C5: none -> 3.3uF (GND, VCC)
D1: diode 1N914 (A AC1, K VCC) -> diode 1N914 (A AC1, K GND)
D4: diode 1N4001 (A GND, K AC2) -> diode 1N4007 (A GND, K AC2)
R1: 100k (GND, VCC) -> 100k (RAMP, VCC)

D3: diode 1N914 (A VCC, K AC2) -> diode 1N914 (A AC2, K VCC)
|---|
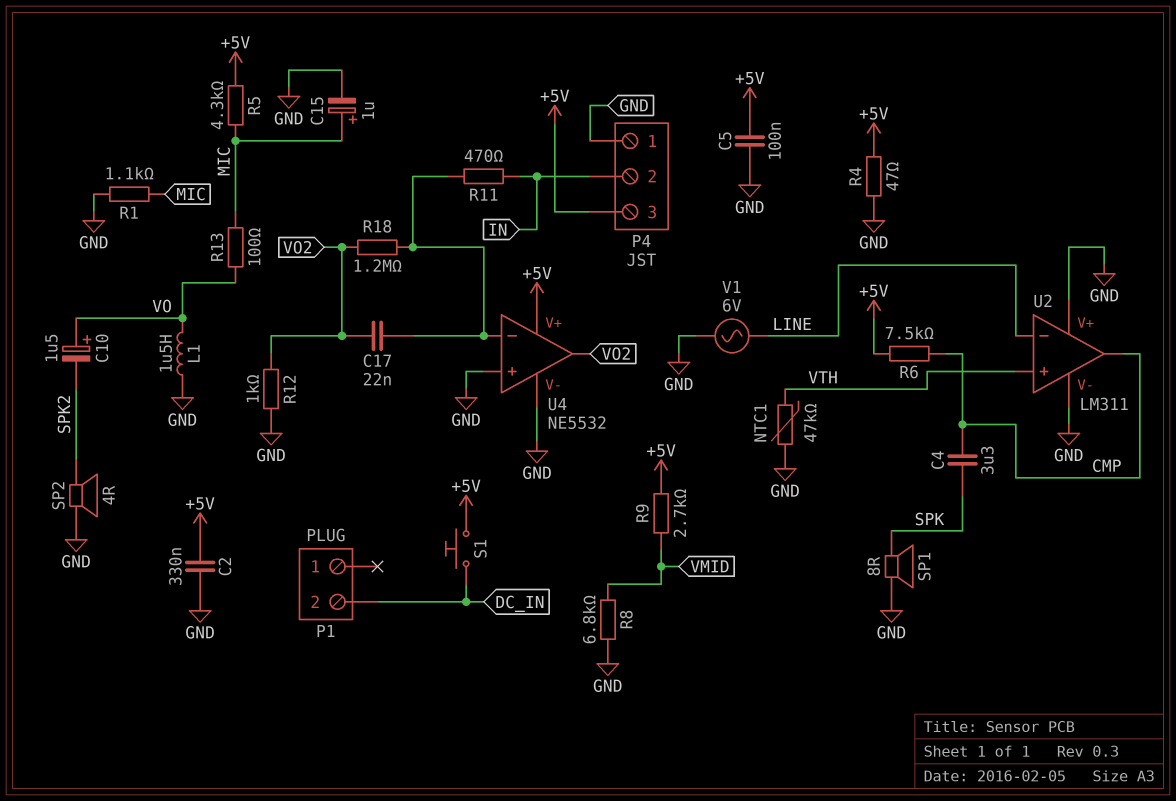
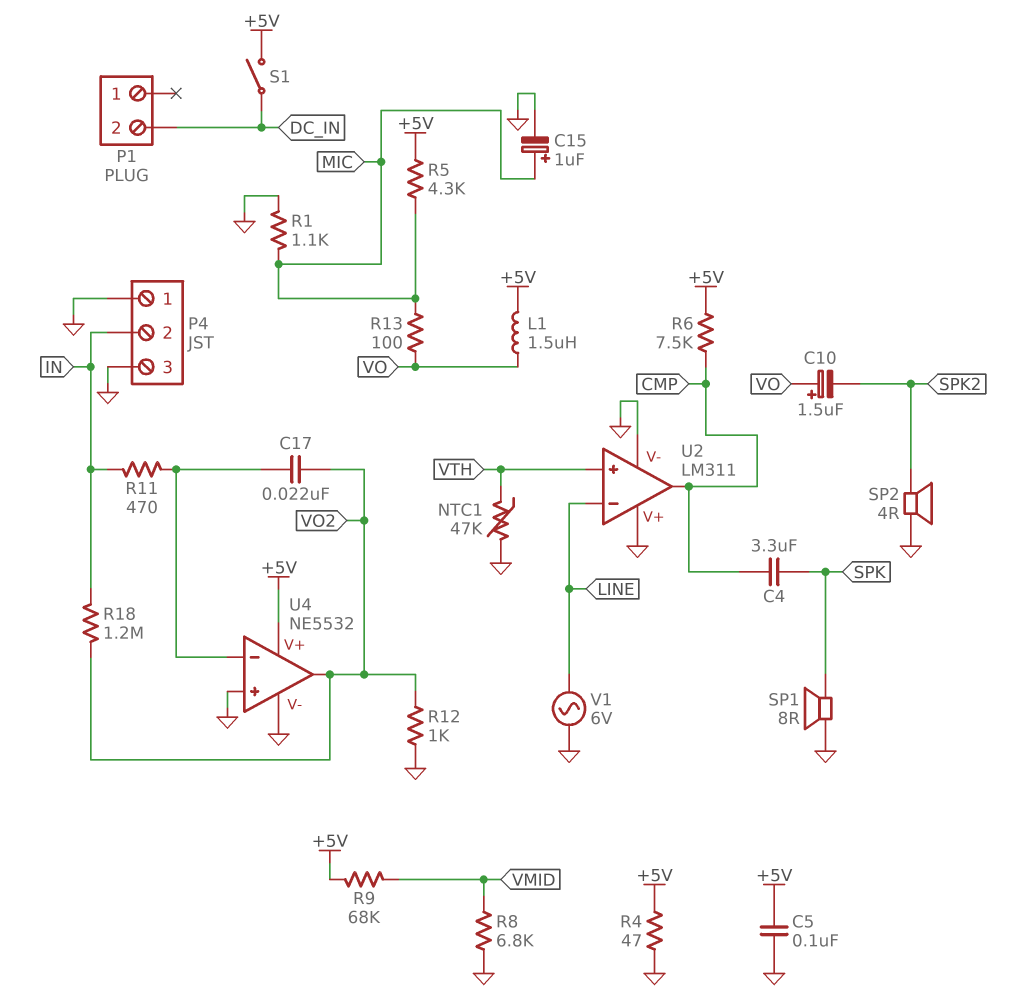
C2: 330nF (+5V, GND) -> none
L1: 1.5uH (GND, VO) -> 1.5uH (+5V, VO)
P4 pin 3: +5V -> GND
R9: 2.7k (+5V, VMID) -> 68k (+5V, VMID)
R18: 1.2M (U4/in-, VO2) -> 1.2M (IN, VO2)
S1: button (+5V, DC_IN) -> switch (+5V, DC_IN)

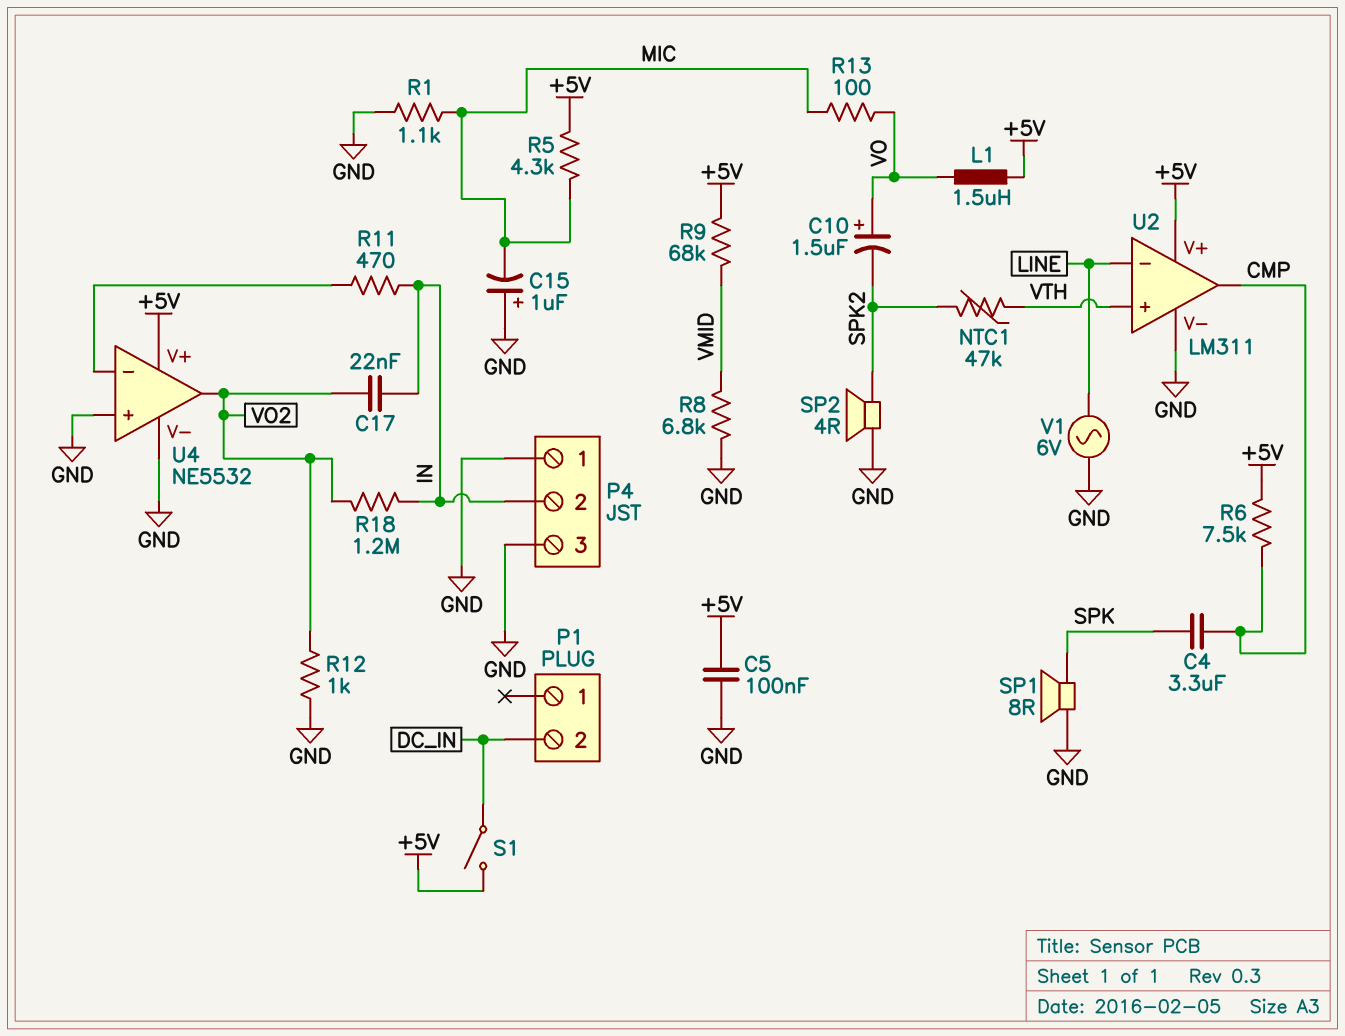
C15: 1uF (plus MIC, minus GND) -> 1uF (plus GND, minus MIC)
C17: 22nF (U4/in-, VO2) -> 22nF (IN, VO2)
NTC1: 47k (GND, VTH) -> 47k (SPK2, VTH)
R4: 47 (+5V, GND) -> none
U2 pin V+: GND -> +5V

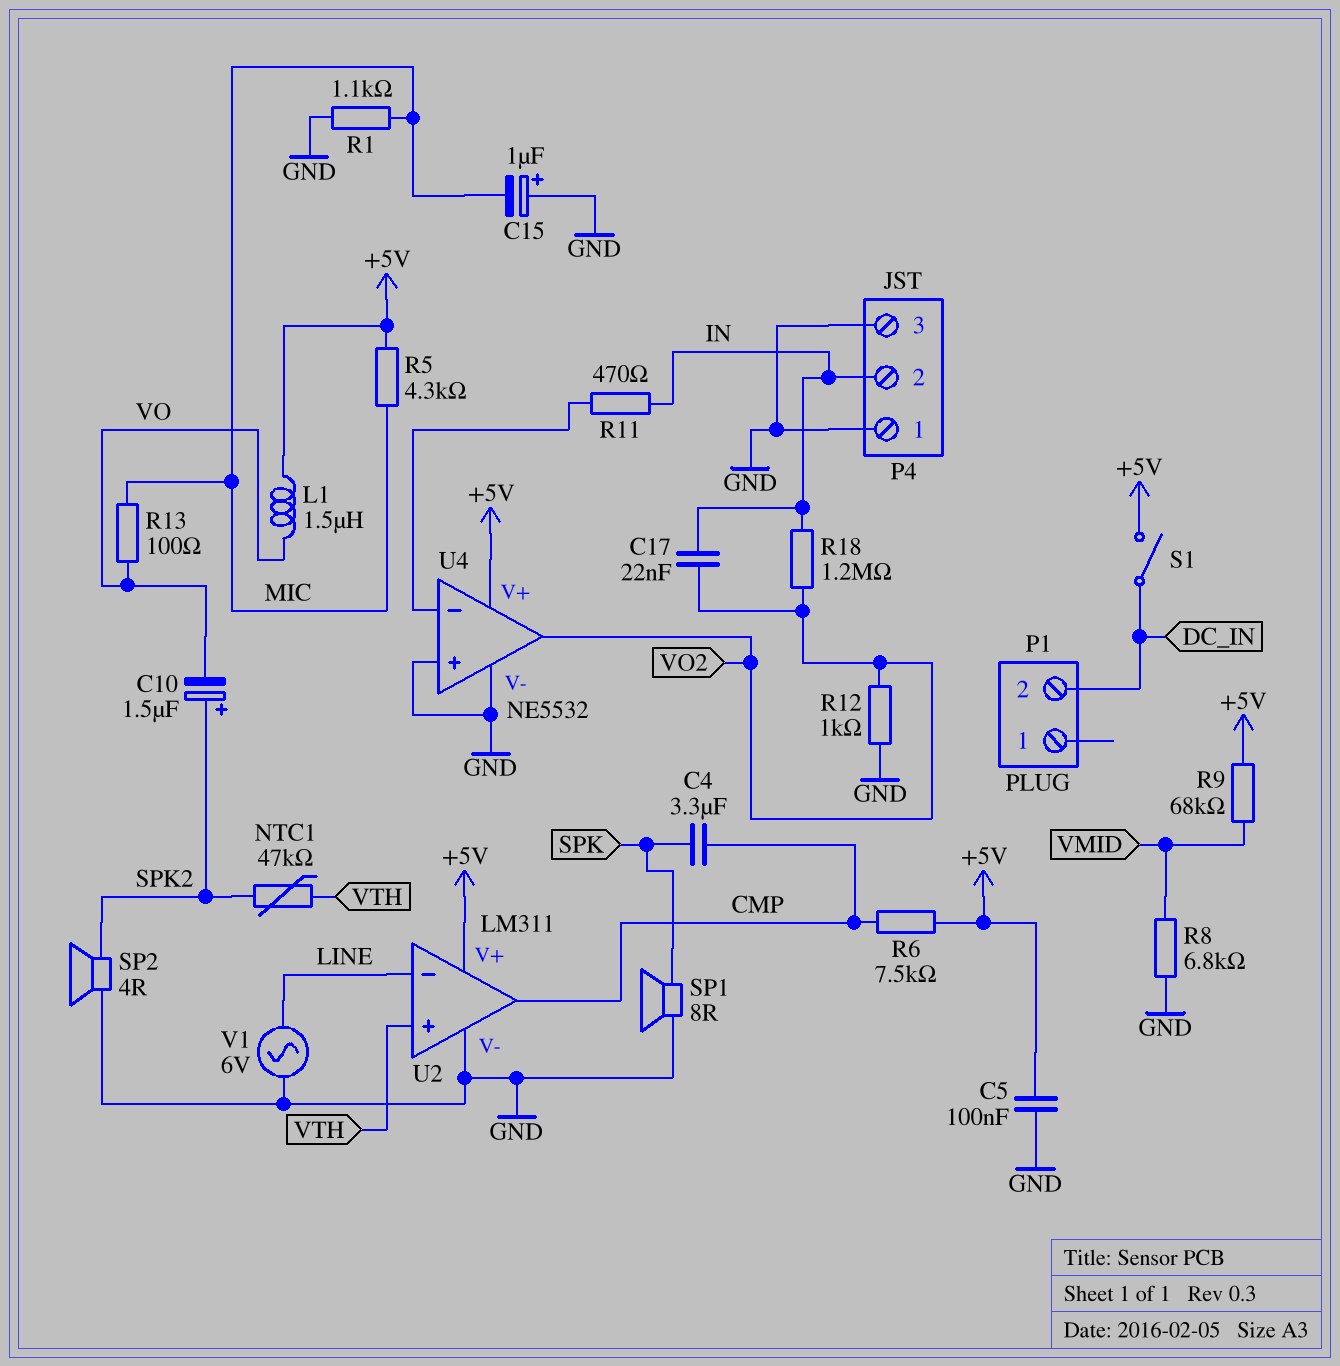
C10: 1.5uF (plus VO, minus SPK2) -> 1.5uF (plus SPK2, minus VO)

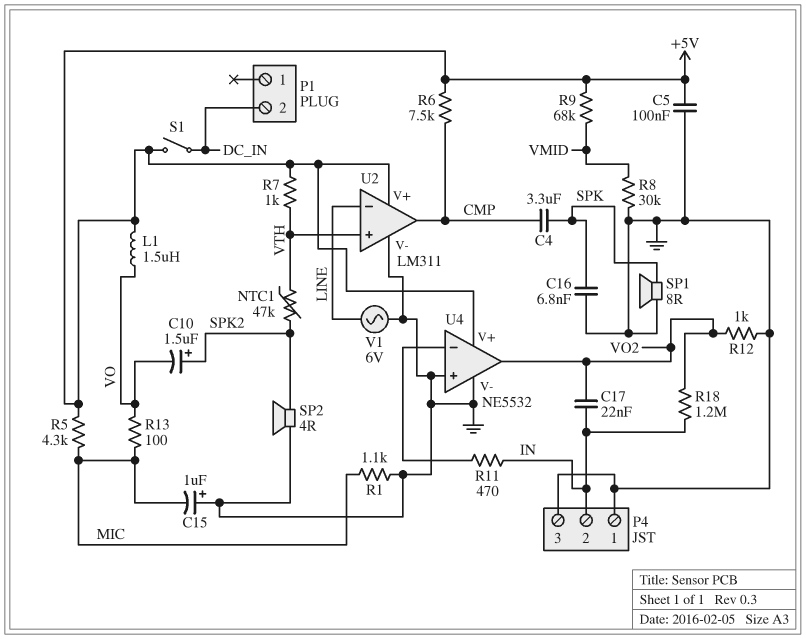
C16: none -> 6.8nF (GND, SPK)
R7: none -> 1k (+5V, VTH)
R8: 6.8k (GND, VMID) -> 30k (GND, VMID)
|---|
Starting at the line above that contains "C5: none -> 3.3uF (GND, VCC)", repeat each line exactly up to and including the line that contains "D3: diode 1N914", and stop there.

C5: none -> 3.3uF (GND, VCC)
D1: diode 1N914 (A AC1, K VCC) -> diode 1N914 (A AC1, K GND)
D4: diode 1N4001 (A GND, K AC2) -> diode 1N4007 (A GND, K AC2)
R1: 100k (GND, VCC) -> 100k (RAMP, VCC)

D3: diode 1N914 (A VCC, K AC2) -> diode 1N914 (A AC2, K VCC)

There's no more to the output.